_WHAT NEEDS TO BE DONE_. Look through the listing below and report the lines that have the word "pink" in them.
"""
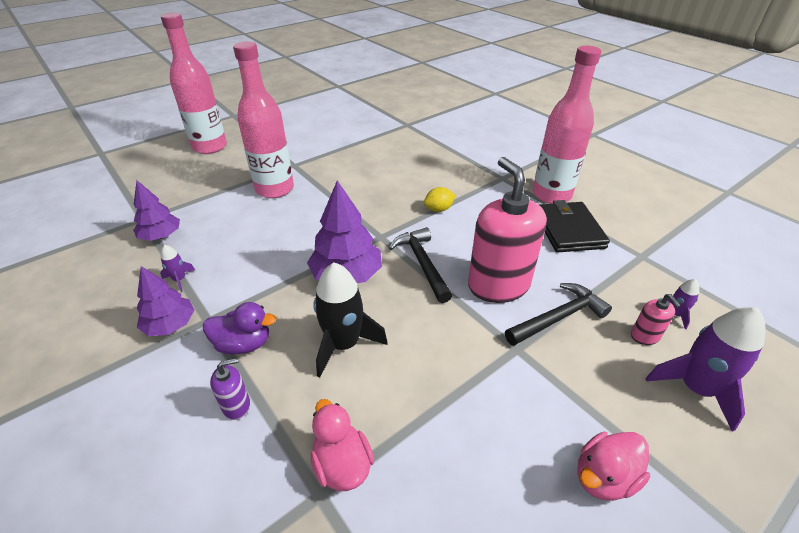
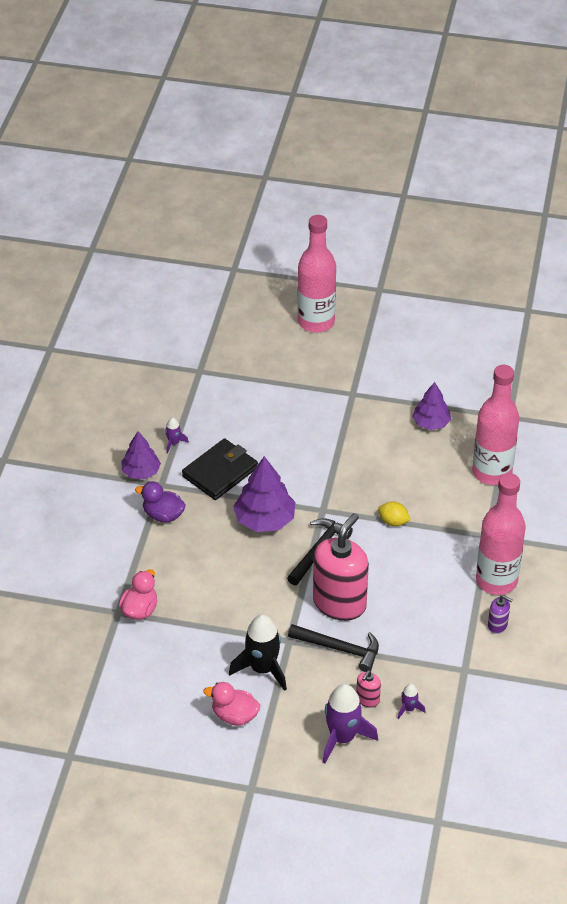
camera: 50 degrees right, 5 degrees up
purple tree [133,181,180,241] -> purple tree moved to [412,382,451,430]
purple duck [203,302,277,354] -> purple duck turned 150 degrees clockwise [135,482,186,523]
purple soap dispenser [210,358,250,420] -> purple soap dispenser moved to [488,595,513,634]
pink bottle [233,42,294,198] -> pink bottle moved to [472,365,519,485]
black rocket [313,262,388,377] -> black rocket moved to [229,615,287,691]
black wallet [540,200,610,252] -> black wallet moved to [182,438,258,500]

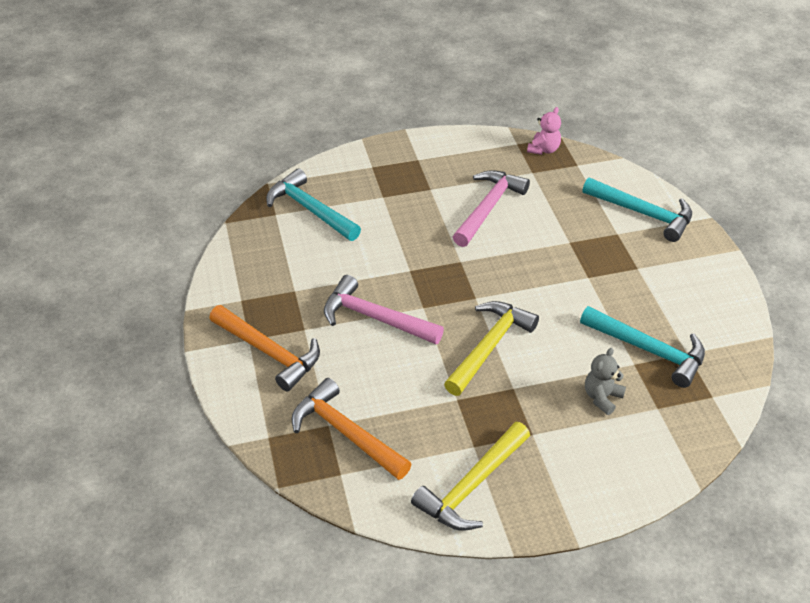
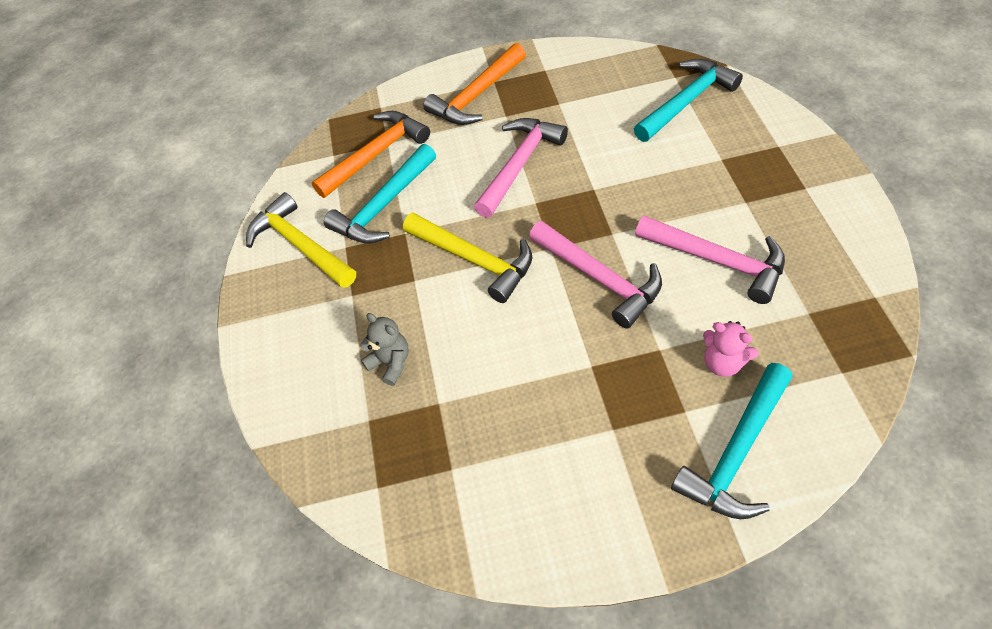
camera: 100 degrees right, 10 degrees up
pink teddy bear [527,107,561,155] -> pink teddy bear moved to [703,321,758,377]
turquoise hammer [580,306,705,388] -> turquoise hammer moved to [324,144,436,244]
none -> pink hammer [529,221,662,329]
"""
"""
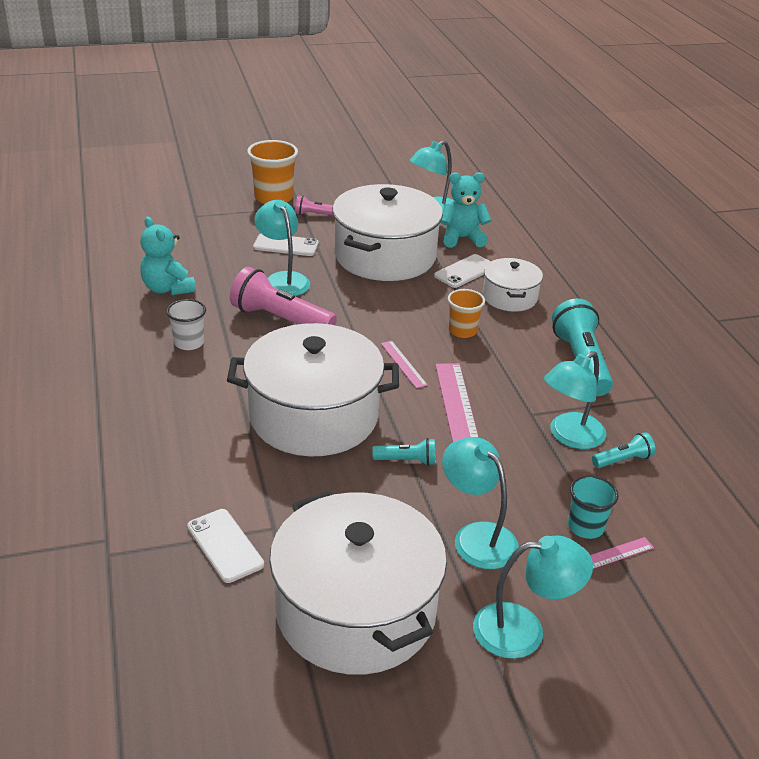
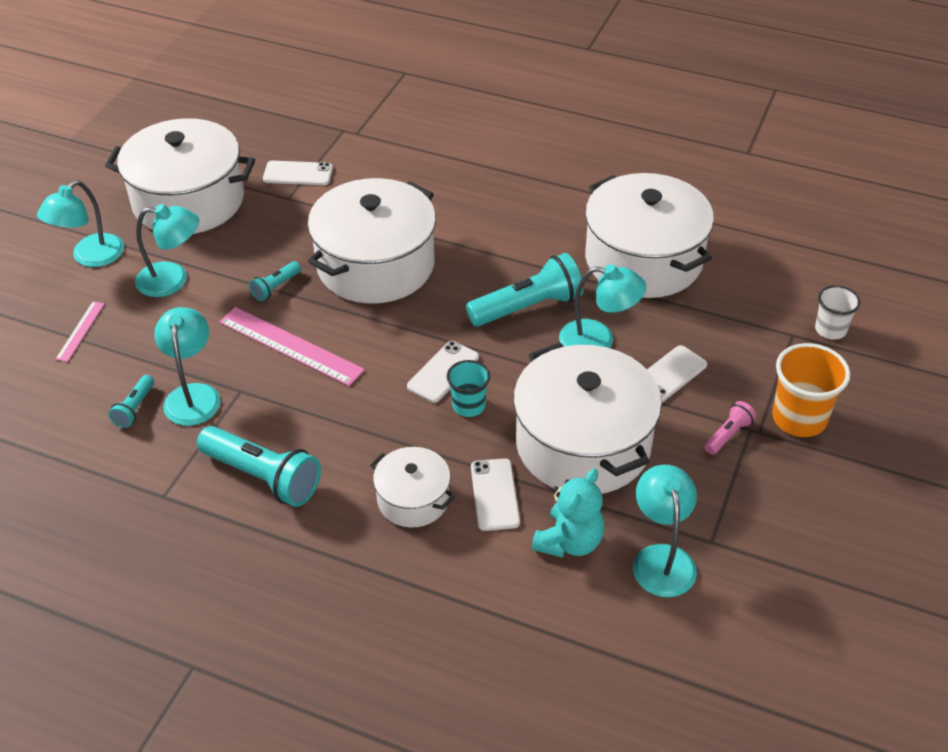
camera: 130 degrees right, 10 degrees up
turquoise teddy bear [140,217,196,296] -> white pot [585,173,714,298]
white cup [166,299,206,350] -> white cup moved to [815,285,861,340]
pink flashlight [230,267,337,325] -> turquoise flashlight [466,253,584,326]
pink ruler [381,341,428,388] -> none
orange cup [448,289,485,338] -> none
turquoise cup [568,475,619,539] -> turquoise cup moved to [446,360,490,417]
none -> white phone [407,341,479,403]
"""
_RESPONSE TO THE TASK_.
pink bottle [233,42,294,198] -> pink bottle moved to [472,365,519,485]
pink teddy bear [527,107,561,155] -> pink teddy bear moved to [703,321,758,377]
none -> pink hammer [529,221,662,329]
pink flashlight [230,267,337,325] -> turquoise flashlight [466,253,584,326]
pink ruler [381,341,428,388] -> none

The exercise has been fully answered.